╭─ Source data

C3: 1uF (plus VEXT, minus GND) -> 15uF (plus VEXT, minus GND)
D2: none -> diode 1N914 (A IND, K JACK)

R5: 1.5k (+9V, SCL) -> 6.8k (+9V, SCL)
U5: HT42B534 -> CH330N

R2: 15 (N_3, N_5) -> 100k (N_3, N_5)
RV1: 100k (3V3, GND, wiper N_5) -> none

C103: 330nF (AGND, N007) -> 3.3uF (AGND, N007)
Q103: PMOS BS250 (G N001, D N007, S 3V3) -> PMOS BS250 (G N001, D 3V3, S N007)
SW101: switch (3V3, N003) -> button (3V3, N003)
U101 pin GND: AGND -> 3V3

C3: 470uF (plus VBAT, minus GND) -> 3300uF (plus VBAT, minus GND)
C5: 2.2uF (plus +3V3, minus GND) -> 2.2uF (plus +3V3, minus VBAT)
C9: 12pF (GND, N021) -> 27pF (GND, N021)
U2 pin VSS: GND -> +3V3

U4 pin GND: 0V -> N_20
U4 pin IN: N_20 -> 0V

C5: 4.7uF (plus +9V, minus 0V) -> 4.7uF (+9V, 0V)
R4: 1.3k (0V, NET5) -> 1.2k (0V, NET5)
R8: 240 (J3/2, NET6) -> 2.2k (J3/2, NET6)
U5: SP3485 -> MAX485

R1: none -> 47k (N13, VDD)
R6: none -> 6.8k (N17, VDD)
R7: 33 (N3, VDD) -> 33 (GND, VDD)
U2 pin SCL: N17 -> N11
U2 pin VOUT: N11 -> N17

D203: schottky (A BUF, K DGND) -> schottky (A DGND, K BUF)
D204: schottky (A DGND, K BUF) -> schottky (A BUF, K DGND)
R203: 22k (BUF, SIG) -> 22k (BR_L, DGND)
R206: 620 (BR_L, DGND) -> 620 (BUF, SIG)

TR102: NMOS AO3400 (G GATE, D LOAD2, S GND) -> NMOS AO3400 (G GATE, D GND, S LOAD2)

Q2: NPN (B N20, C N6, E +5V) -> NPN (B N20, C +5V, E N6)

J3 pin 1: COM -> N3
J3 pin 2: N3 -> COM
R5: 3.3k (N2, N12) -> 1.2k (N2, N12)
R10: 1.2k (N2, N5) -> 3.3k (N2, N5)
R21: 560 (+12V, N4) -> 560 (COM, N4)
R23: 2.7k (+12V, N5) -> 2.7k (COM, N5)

╰─

Nothing but the lines from the one that contains "R1: none -> 47k (N13, VDD)" to the end of the listing should be given again, each exactly as it appears.

• _Expected answer_:
R1: none -> 47k (N13, VDD)
R6: none -> 6.8k (N17, VDD)
R7: 33 (N3, VDD) -> 33 (GND, VDD)
U2 pin SCL: N17 -> N11
U2 pin VOUT: N11 -> N17

D203: schottky (A BUF, K DGND) -> schottky (A DGND, K BUF)
D204: schottky (A DGND, K BUF) -> schottky (A BUF, K DGND)
R203: 22k (BUF, SIG) -> 22k (BR_L, DGND)
R206: 620 (BR_L, DGND) -> 620 (BUF, SIG)

TR102: NMOS AO3400 (G GATE, D LOAD2, S GND) -> NMOS AO3400 (G GATE, D GND, S LOAD2)

Q2: NPN (B N20, C N6, E +5V) -> NPN (B N20, C +5V, E N6)

J3 pin 1: COM -> N3
J3 pin 2: N3 -> COM
R5: 3.3k (N2, N12) -> 1.2k (N2, N12)
R10: 1.2k (N2, N5) -> 3.3k (N2, N5)
R21: 560 (+12V, N4) -> 560 (COM, N4)
R23: 2.7k (+12V, N5) -> 2.7k (COM, N5)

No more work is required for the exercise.